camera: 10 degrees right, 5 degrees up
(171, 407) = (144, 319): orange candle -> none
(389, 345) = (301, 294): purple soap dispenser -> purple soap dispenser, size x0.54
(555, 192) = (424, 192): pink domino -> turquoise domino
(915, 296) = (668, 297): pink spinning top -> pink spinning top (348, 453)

◆ ◆ ◆

_Task brief_.
Once you have read the listing above, set it down again without alteration.

_Response to the exercise_.
camera: 10 degrees right, 5 degrees up
(171, 407) = (144, 319): orange candle -> none
(389, 345) = (301, 294): purple soap dispenser -> purple soap dispenser, size x0.54
(555, 192) = (424, 192): pink domino -> turquoise domino
(915, 296) = (668, 297): pink spinning top -> pink spinning top (348, 453)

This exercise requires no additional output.